[Records supplied — start]
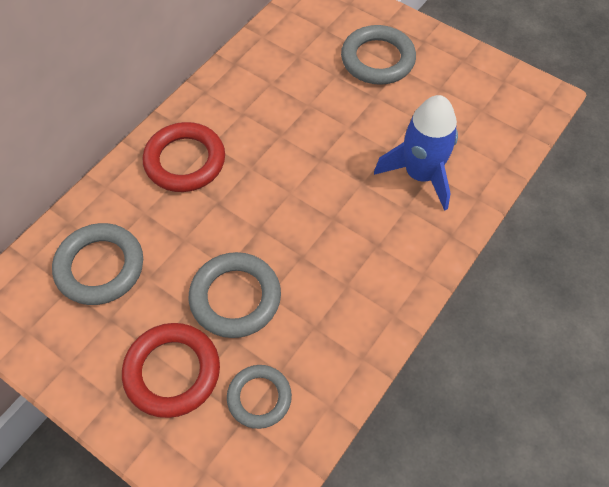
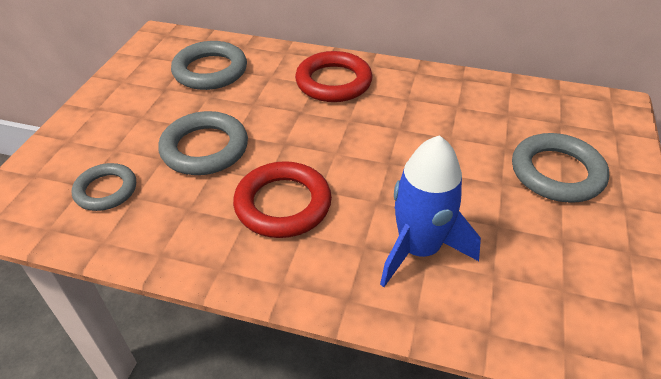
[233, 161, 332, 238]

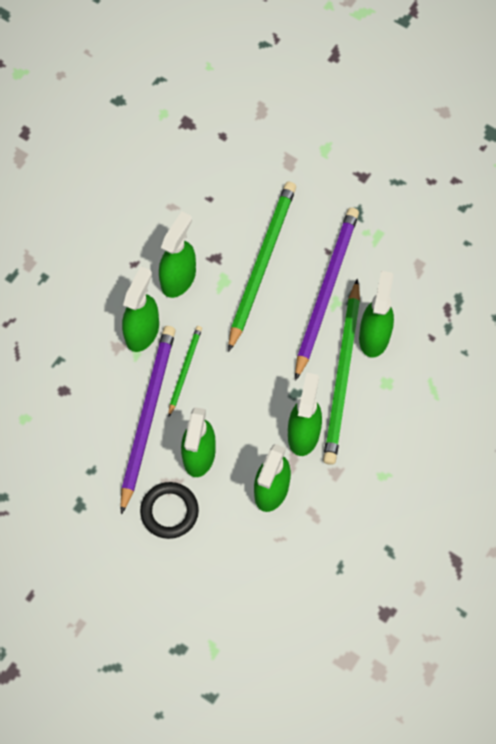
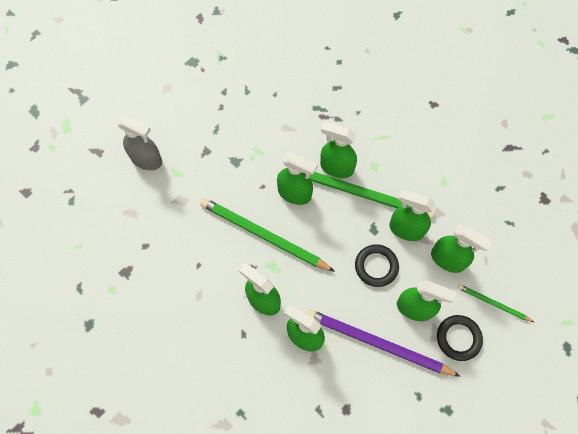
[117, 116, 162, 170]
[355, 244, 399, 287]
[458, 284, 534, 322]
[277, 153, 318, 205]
[Records supplied — finish]
[Records supplied — start]
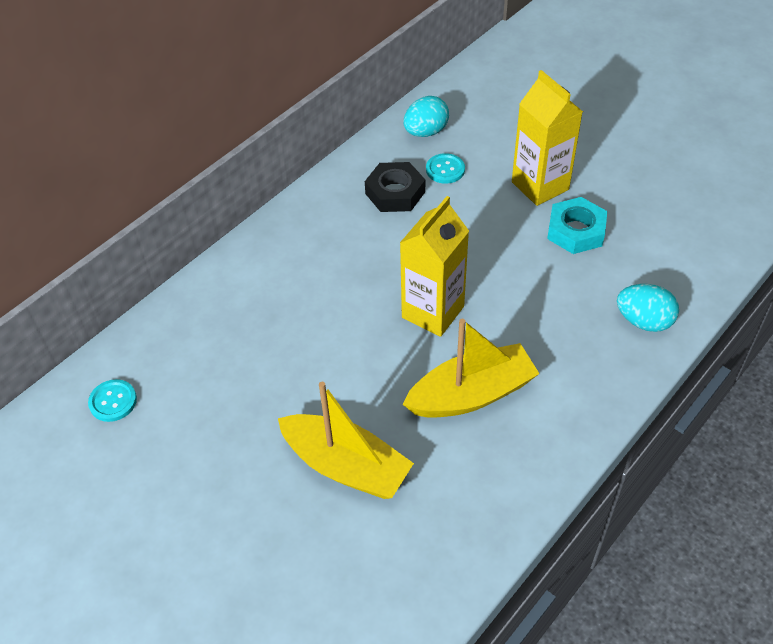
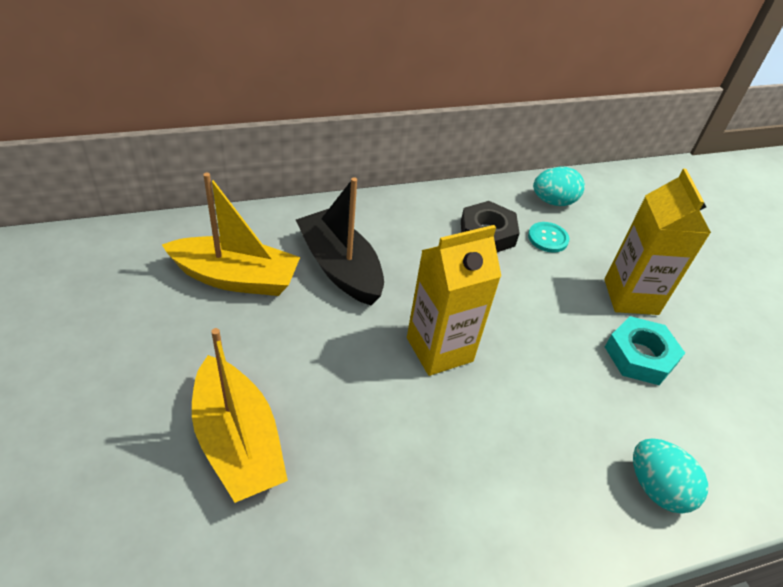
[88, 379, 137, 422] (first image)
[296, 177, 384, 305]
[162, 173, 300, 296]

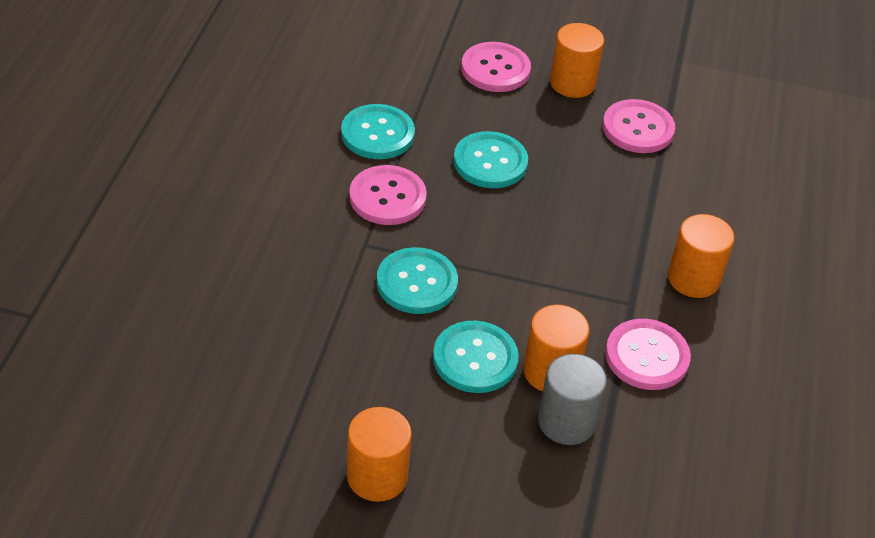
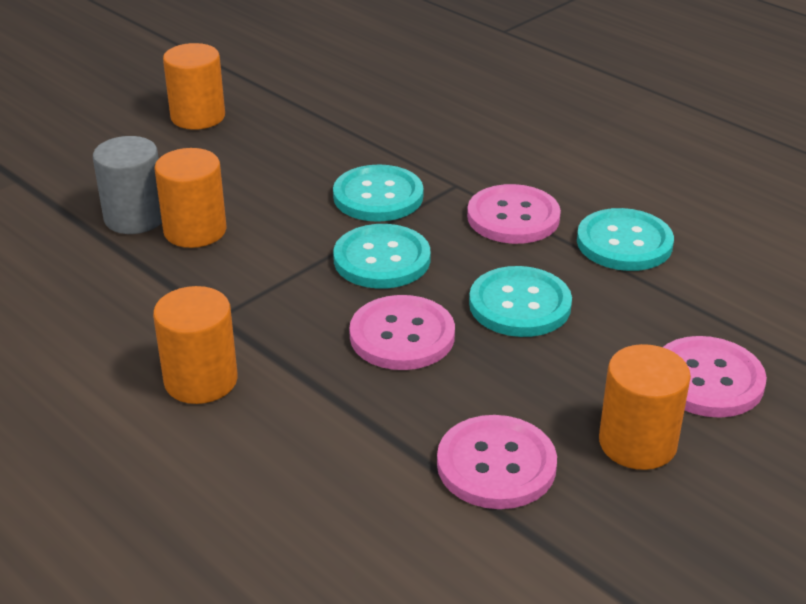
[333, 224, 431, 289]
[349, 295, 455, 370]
[Records supplied — finish]
Assignment >> Taking the entries above, print exactly the lines starting at the line with "[117, 116, 162, 170]" and ending at the line with "[277, 153, 318, 205]", both included.

Output of the exercise >>
[117, 116, 162, 170]
[355, 244, 399, 287]
[458, 284, 534, 322]
[277, 153, 318, 205]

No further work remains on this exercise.